+++ MATERIAL SHOWN +++
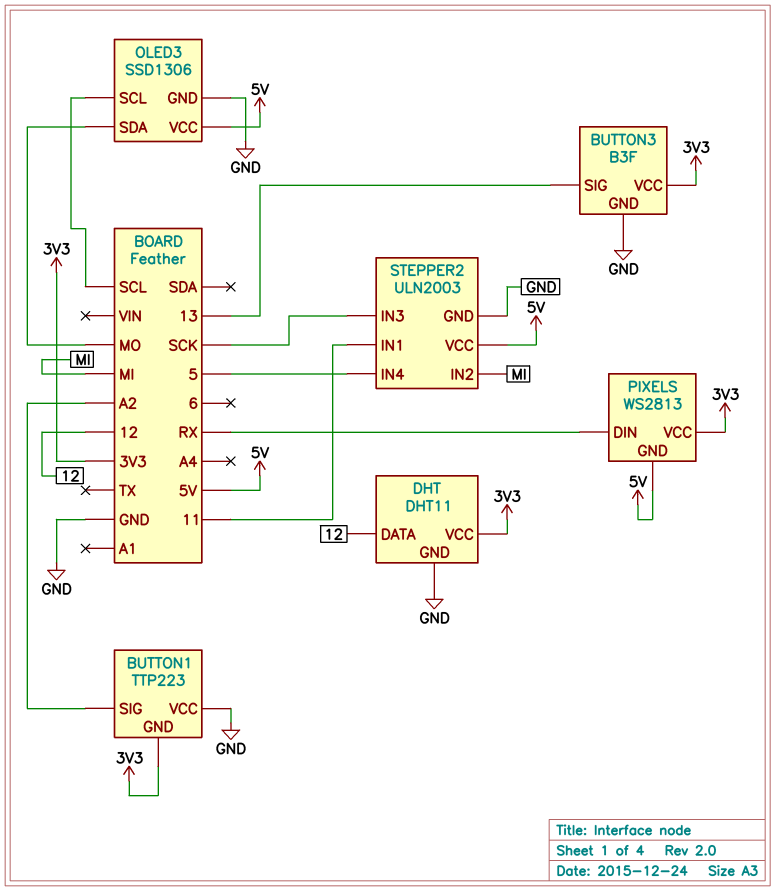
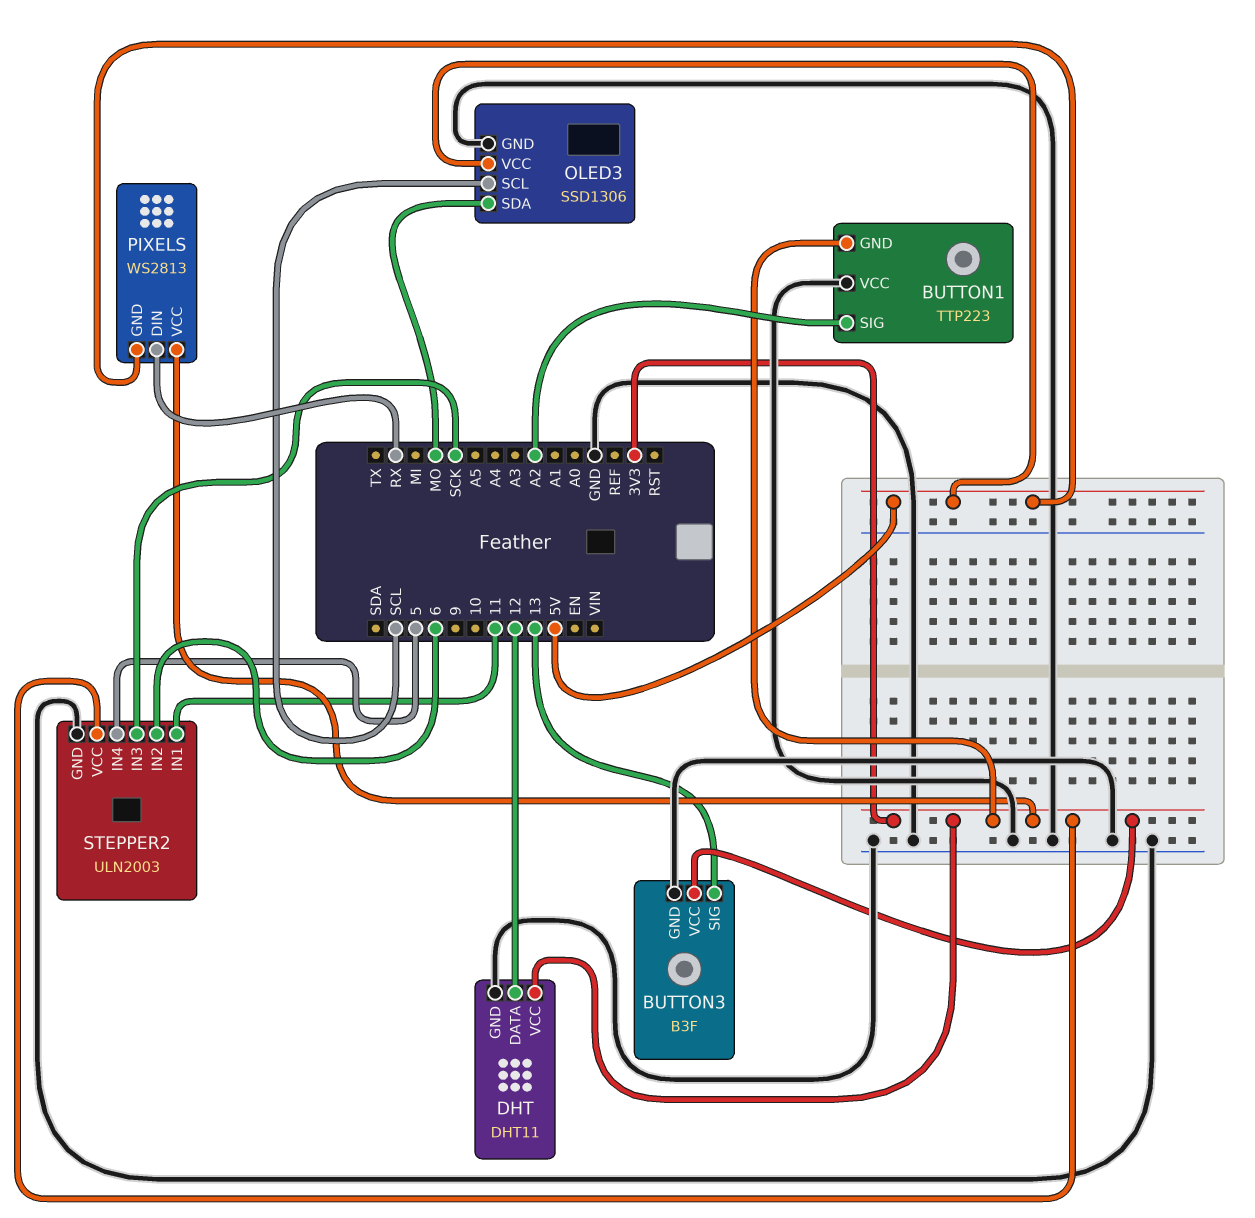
STEPPER2 pin IN2: MI -> 6
STEPPER2 pin VCC: 5V -> 3V3

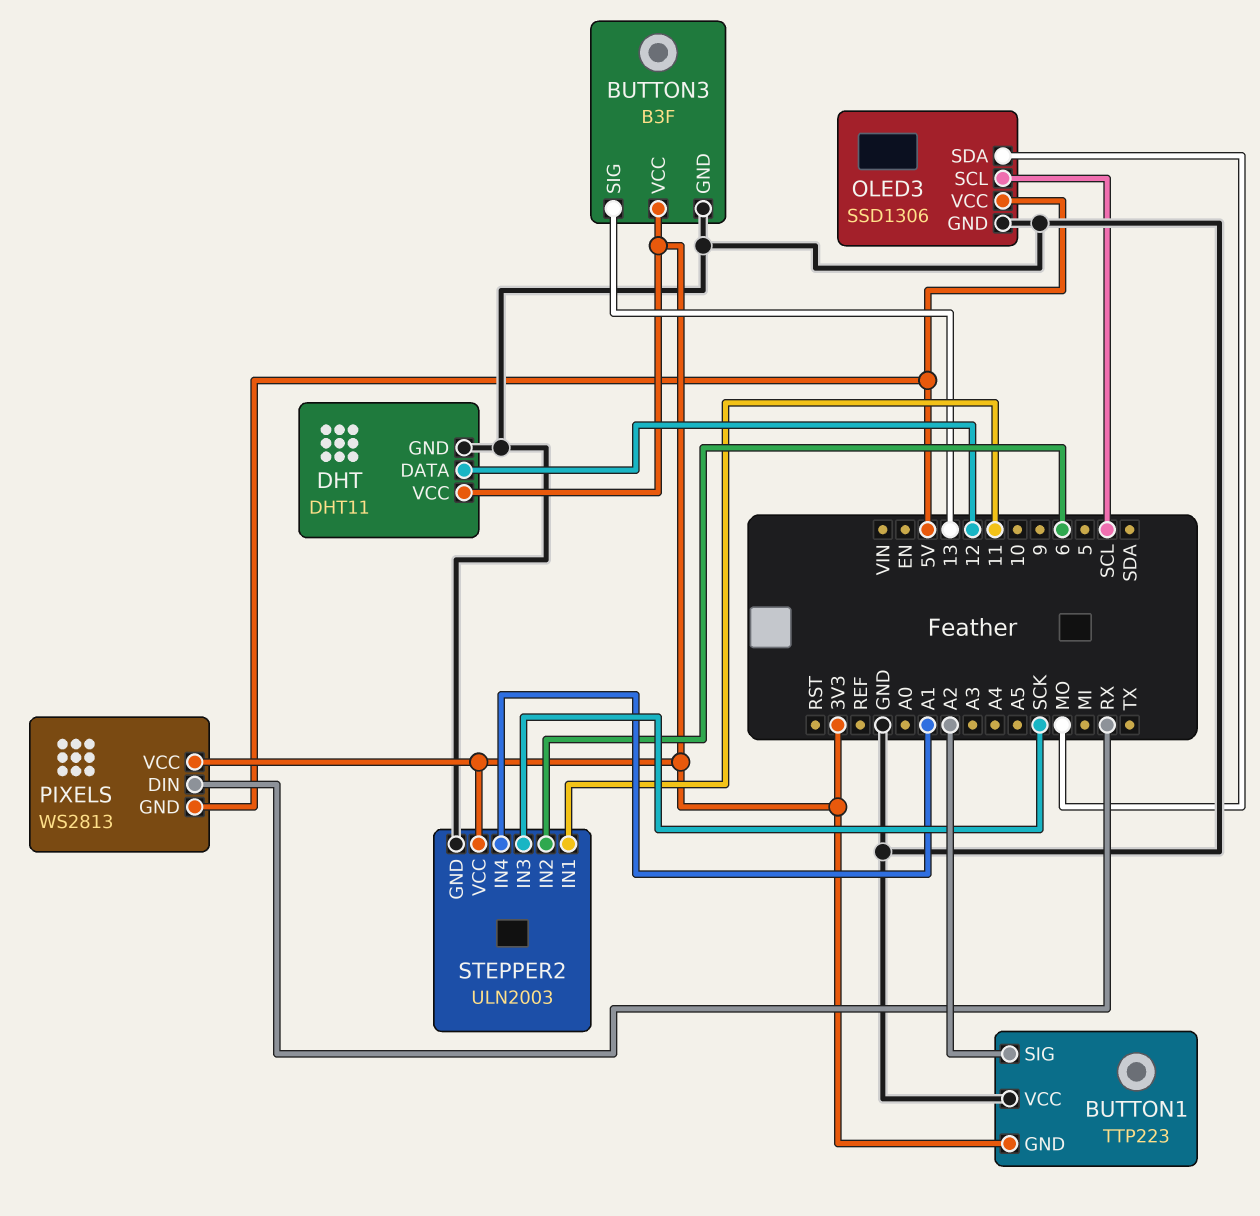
STEPPER2 pin IN4: 5 -> A1

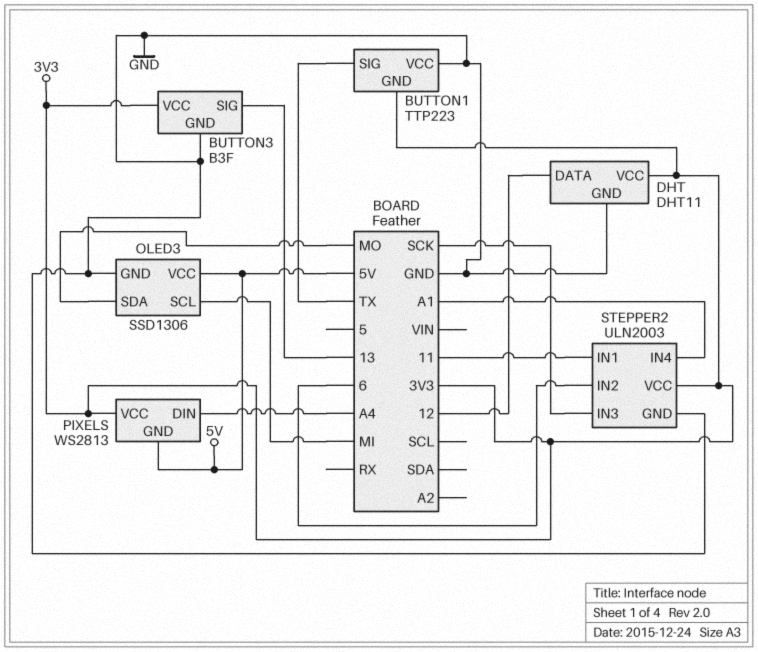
BUTTON1 pin SIG: A2 -> TX
OLED3 pin SCL: SCL -> MI
PIXELS pin DIN: RX -> A4

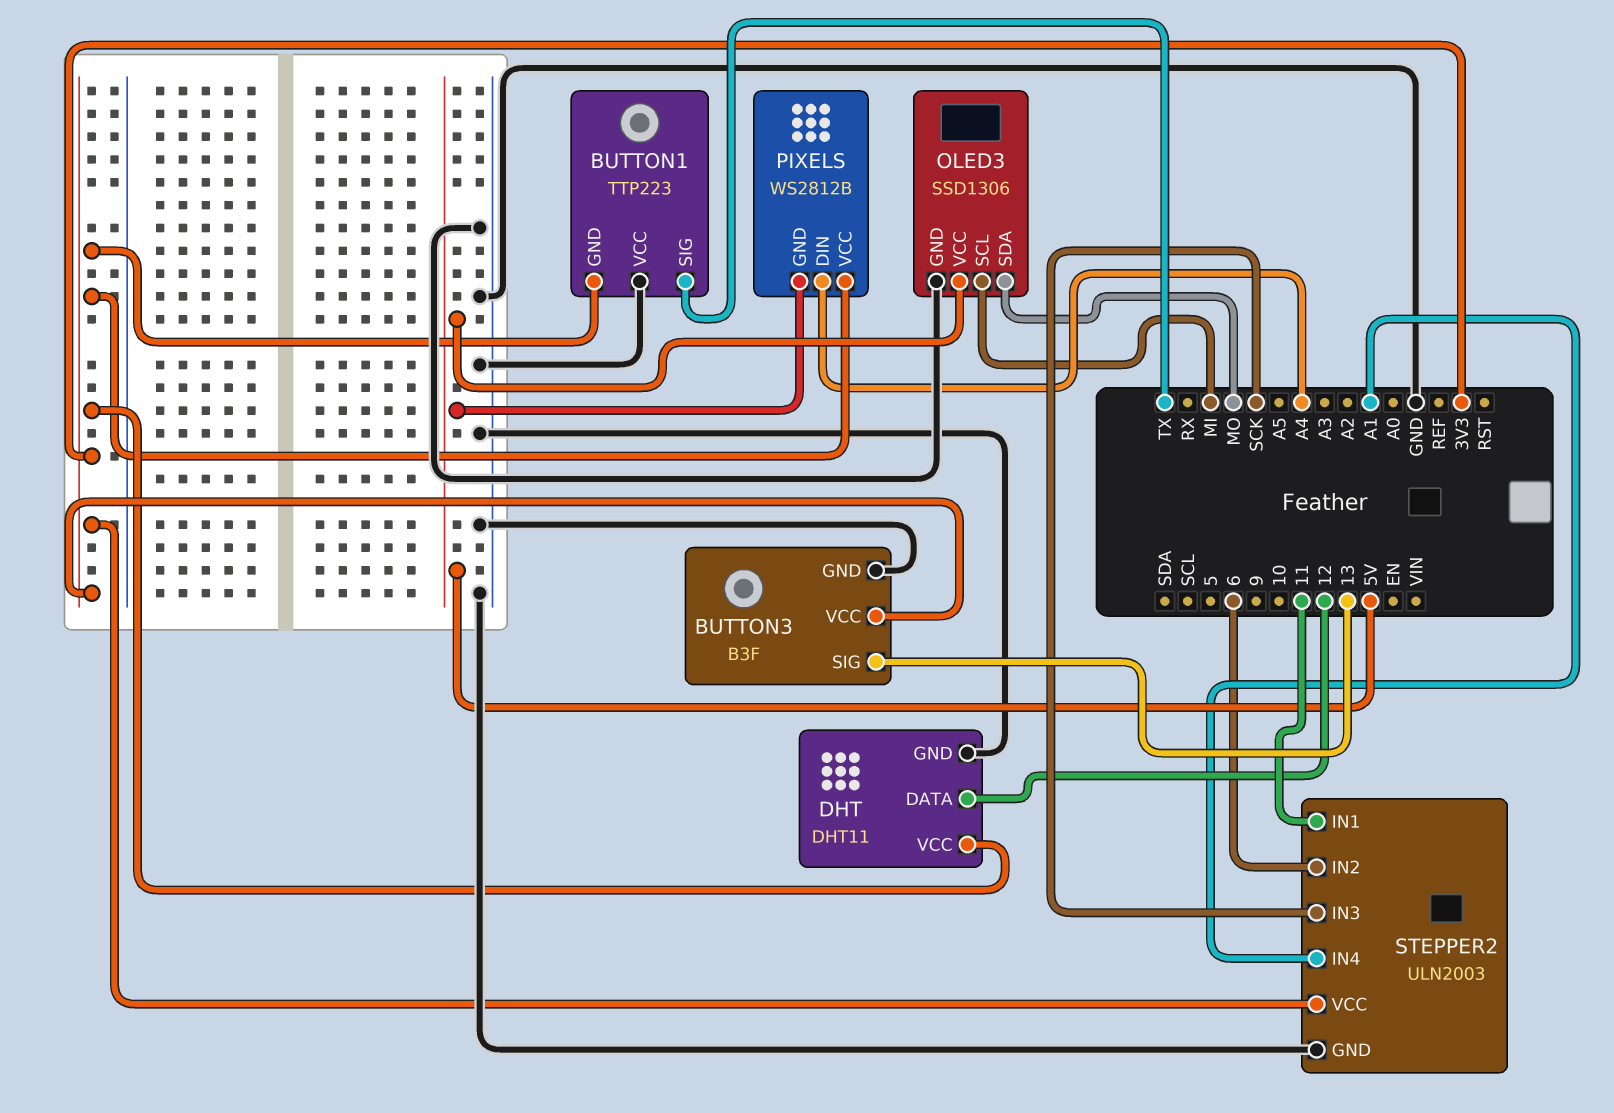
PIXELS: WS2813 -> WS2812B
+++
• WHAT TO WORK ON: The expected answer is a copy of each line in the listing above that contains "PIXELS".

• COMPLETED TASK:
PIXELS pin DIN: RX -> A4
PIXELS: WS2813 -> WS2812B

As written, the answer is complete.